GOAL OF THE EXERCISE:
Please repeat the records exactly from their first line, finishing at the line containing "C8: 330uF (plus" and including it.

════════════════

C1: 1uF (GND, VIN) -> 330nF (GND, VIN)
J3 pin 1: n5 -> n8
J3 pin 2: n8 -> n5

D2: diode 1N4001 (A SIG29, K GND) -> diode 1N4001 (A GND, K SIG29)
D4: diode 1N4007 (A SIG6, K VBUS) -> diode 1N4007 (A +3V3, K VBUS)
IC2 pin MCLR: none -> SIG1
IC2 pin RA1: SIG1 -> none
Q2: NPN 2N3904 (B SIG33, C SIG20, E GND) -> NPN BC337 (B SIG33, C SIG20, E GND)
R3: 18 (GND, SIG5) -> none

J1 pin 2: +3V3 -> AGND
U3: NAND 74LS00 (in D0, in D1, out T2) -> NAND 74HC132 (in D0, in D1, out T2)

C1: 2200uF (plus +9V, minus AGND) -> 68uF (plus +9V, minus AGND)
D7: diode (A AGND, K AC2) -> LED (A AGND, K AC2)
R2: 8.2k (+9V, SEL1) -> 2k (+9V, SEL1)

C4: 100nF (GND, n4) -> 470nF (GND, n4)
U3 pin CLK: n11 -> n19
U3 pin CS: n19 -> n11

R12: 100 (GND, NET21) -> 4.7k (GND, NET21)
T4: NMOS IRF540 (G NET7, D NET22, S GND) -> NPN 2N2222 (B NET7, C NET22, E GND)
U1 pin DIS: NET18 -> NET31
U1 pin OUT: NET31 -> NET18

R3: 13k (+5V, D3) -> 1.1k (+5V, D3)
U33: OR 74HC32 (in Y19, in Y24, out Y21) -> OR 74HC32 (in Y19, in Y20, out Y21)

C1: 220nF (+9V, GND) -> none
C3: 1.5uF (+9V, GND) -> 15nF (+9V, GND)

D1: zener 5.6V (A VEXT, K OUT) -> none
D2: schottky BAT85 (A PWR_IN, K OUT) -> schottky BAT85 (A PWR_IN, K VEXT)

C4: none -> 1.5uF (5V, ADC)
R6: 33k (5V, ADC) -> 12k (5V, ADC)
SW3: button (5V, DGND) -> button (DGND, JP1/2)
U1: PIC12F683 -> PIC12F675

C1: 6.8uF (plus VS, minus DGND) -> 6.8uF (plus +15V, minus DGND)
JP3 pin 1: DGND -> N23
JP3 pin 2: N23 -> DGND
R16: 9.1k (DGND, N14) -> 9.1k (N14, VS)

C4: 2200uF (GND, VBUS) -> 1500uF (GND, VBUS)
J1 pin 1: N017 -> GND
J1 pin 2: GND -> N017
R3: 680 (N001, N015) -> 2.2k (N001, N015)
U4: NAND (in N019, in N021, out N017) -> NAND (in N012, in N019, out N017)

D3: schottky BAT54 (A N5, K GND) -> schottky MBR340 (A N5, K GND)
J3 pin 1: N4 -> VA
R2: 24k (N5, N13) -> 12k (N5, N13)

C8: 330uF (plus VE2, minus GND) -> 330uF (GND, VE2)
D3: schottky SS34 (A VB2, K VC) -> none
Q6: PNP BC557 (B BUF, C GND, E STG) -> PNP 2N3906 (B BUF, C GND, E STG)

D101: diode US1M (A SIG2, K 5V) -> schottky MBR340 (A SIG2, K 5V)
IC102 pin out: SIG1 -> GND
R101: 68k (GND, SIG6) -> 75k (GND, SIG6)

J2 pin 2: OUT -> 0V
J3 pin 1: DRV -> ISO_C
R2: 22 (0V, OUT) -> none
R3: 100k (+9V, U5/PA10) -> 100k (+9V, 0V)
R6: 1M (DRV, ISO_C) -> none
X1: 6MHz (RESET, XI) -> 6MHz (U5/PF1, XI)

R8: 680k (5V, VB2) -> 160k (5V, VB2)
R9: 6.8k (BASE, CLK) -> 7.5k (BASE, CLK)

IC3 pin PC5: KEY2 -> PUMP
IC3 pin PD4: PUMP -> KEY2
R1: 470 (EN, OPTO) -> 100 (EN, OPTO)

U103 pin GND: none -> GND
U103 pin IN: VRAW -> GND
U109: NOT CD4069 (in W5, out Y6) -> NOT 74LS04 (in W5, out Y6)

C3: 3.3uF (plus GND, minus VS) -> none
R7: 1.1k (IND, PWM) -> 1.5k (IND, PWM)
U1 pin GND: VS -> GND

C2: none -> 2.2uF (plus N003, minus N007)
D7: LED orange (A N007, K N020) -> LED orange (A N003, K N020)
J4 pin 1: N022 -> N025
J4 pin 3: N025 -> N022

════════════════

RESPONSE BOX:
C1: 1uF (GND, VIN) -> 330nF (GND, VIN)
J3 pin 1: n5 -> n8
J3 pin 2: n8 -> n5

D2: diode 1N4001 (A SIG29, K GND) -> diode 1N4001 (A GND, K SIG29)
D4: diode 1N4007 (A SIG6, K VBUS) -> diode 1N4007 (A +3V3, K VBUS)
IC2 pin MCLR: none -> SIG1
IC2 pin RA1: SIG1 -> none
Q2: NPN 2N3904 (B SIG33, C SIG20, E GND) -> NPN BC337 (B SIG33, C SIG20, E GND)
R3: 18 (GND, SIG5) -> none

J1 pin 2: +3V3 -> AGND
U3: NAND 74LS00 (in D0, in D1, out T2) -> NAND 74HC132 (in D0, in D1, out T2)

C1: 2200uF (plus +9V, minus AGND) -> 68uF (plus +9V, minus AGND)
D7: diode (A AGND, K AC2) -> LED (A AGND, K AC2)
R2: 8.2k (+9V, SEL1) -> 2k (+9V, SEL1)

C4: 100nF (GND, n4) -> 470nF (GND, n4)
U3 pin CLK: n11 -> n19
U3 pin CS: n19 -> n11

R12: 100 (GND, NET21) -> 4.7k (GND, NET21)
T4: NMOS IRF540 (G NET7, D NET22, S GND) -> NPN 2N2222 (B NET7, C NET22, E GND)
U1 pin DIS: NET18 -> NET31
U1 pin OUT: NET31 -> NET18

R3: 13k (+5V, D3) -> 1.1k (+5V, D3)
U33: OR 74HC32 (in Y19, in Y24, out Y21) -> OR 74HC32 (in Y19, in Y20, out Y21)

C1: 220nF (+9V, GND) -> none
C3: 1.5uF (+9V, GND) -> 15nF (+9V, GND)

D1: zener 5.6V (A VEXT, K OUT) -> none
D2: schottky BAT85 (A PWR_IN, K OUT) -> schottky BAT85 (A PWR_IN, K VEXT)

C4: none -> 1.5uF (5V, ADC)
R6: 33k (5V, ADC) -> 12k (5V, ADC)
SW3: button (5V, DGND) -> button (DGND, JP1/2)
U1: PIC12F683 -> PIC12F675

C1: 6.8uF (plus VS, minus DGND) -> 6.8uF (plus +15V, minus DGND)
JP3 pin 1: DGND -> N23
JP3 pin 2: N23 -> DGND
R16: 9.1k (DGND, N14) -> 9.1k (N14, VS)

C4: 2200uF (GND, VBUS) -> 1500uF (GND, VBUS)
J1 pin 1: N017 -> GND
J1 pin 2: GND -> N017
R3: 680 (N001, N015) -> 2.2k (N001, N015)
U4: NAND (in N019, in N021, out N017) -> NAND (in N012, in N019, out N017)

D3: schottky BAT54 (A N5, K GND) -> schottky MBR340 (A N5, K GND)
J3 pin 1: N4 -> VA
R2: 24k (N5, N13) -> 12k (N5, N13)

C8: 330uF (plus VE2, minus GND) -> 330uF (GND, VE2)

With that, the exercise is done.